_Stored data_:
::::::::

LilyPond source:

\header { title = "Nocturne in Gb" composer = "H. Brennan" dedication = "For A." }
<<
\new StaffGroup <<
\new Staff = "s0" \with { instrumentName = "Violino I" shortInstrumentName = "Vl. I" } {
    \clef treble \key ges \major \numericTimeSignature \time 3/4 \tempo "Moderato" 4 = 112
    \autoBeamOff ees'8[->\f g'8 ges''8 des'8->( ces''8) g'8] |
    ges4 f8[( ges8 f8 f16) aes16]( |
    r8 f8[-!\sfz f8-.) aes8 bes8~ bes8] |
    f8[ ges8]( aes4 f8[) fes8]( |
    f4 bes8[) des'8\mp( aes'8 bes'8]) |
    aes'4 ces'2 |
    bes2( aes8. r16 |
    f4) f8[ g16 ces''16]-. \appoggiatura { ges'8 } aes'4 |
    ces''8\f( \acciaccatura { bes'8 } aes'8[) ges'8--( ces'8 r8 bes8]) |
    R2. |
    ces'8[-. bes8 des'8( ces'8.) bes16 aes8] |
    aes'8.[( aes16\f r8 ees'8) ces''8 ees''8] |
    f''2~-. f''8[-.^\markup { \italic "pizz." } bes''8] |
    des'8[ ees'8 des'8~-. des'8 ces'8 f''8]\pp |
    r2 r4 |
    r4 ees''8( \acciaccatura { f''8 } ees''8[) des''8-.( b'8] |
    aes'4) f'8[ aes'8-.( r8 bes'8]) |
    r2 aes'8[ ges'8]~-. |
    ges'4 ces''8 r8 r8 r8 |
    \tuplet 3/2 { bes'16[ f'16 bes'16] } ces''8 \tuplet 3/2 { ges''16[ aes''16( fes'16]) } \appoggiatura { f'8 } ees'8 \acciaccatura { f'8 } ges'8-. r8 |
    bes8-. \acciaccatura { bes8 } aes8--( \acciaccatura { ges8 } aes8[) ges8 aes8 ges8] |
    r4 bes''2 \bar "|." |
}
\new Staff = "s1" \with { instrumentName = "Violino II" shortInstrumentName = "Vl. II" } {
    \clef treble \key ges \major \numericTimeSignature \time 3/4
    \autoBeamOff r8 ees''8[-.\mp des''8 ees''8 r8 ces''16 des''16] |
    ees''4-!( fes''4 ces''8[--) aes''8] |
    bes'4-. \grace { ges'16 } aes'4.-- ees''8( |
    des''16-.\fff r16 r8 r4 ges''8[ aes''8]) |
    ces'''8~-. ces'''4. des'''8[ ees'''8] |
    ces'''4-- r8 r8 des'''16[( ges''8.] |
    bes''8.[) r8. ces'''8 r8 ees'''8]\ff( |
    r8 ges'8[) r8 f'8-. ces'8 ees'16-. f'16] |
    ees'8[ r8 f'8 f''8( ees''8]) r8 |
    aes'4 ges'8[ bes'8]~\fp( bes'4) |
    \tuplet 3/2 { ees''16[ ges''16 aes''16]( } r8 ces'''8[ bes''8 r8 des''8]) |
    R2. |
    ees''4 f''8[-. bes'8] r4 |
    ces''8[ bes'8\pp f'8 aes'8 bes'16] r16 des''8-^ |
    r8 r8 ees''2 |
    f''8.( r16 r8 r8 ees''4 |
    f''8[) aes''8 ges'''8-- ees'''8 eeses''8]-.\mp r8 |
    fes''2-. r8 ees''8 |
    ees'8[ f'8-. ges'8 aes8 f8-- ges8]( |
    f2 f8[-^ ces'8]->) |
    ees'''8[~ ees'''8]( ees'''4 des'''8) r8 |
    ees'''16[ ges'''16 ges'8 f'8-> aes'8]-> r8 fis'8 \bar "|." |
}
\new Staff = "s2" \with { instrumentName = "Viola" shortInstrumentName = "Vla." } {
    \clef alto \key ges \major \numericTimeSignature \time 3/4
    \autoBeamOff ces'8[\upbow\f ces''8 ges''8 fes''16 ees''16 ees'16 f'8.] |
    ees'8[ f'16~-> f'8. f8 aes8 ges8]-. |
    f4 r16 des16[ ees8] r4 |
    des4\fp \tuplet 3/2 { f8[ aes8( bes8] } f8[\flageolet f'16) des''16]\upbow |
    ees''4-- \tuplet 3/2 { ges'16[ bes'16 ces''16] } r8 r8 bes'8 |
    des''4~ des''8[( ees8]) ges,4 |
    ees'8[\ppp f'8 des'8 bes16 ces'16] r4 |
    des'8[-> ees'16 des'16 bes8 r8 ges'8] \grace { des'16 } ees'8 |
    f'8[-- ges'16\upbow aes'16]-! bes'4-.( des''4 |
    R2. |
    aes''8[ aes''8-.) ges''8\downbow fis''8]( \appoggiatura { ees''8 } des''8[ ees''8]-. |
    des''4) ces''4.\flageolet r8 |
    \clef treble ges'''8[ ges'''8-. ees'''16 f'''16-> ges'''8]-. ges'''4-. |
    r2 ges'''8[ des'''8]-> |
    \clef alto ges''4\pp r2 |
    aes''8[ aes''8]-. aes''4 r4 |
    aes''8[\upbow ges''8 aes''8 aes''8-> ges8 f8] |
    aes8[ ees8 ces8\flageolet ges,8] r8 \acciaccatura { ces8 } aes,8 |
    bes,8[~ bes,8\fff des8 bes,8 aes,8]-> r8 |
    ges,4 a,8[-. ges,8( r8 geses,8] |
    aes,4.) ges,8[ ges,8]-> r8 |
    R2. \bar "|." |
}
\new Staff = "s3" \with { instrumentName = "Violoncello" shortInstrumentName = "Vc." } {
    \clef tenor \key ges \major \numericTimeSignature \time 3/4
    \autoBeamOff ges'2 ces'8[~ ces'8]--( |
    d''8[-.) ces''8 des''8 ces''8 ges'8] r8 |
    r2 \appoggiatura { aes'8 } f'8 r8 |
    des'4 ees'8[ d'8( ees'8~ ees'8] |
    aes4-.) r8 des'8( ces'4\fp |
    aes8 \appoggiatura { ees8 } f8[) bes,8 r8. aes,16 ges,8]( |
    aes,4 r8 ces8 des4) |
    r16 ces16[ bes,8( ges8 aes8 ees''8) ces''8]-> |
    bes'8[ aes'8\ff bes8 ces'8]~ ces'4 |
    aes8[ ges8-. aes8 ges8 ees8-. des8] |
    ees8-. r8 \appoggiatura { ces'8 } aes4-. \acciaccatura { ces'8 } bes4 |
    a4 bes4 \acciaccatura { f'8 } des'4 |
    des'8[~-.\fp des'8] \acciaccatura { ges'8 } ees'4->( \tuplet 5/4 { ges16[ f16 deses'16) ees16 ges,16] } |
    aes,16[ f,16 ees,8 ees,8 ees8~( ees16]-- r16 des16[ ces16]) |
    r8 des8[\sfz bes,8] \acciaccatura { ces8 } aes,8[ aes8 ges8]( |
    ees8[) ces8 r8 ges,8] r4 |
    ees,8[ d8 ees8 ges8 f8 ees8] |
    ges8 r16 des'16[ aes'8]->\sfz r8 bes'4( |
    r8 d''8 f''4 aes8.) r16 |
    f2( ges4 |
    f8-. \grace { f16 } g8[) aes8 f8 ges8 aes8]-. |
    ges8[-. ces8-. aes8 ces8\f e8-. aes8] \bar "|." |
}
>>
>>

::::::::

_WHAT YOU ARE ASKED TO DO_:
Identify each line of the material that contains the string "autoBeamOff" and copy those lines in full.

_ANSWER TO THE PROBLEM_:
    \autoBeamOff ees'8[->\f g'8 ges''8 des'8->( ces''8) g'8] |
    \autoBeamOff r8 ees''8[-.\mp des''8 ees''8 r8 ces''16 des''16] |
    \autoBeamOff ces'8[\upbow\f ces''8 ges''8 fes''16 ees''16 ees'16 f'8.] |
    \autoBeamOff ges'2 ces'8[~ ces'8]--( |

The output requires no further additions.